- ABOUT THIS TASK
Pull every line holding the word "turquoise" from the data below and copy it.

- DATASET EXCERPT
◆ ◆ ◆
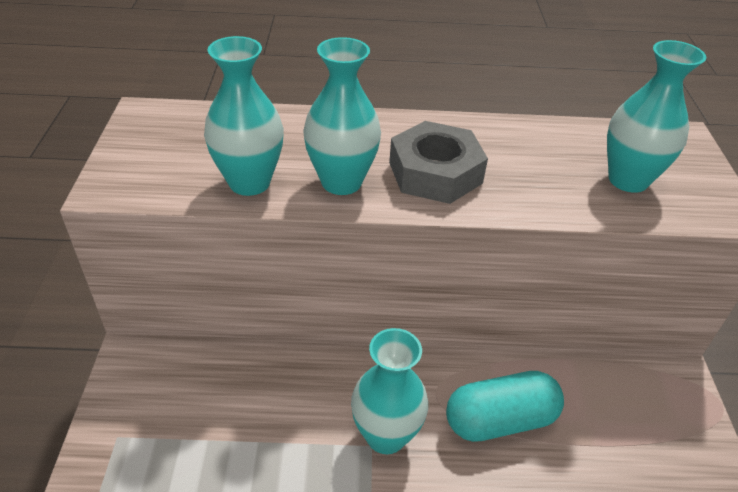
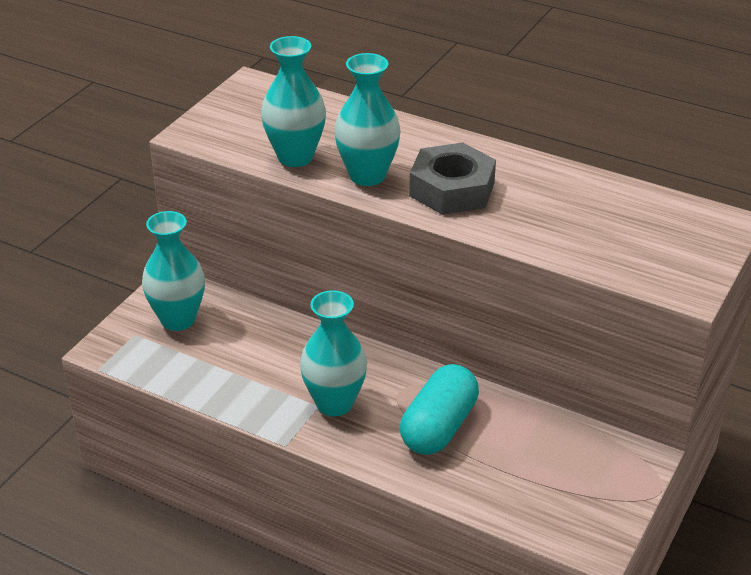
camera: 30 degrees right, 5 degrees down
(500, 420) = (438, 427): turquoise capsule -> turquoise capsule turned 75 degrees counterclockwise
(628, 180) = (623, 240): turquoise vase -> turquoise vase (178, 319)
◆ ◆ ◆
- ANSWER TO THIS EXERCISE
(500, 420) = (438, 427): turquoise capsule -> turquoise capsule turned 75 degrees counterclockwise
(628, 180) = (623, 240): turquoise vase -> turquoise vase (178, 319)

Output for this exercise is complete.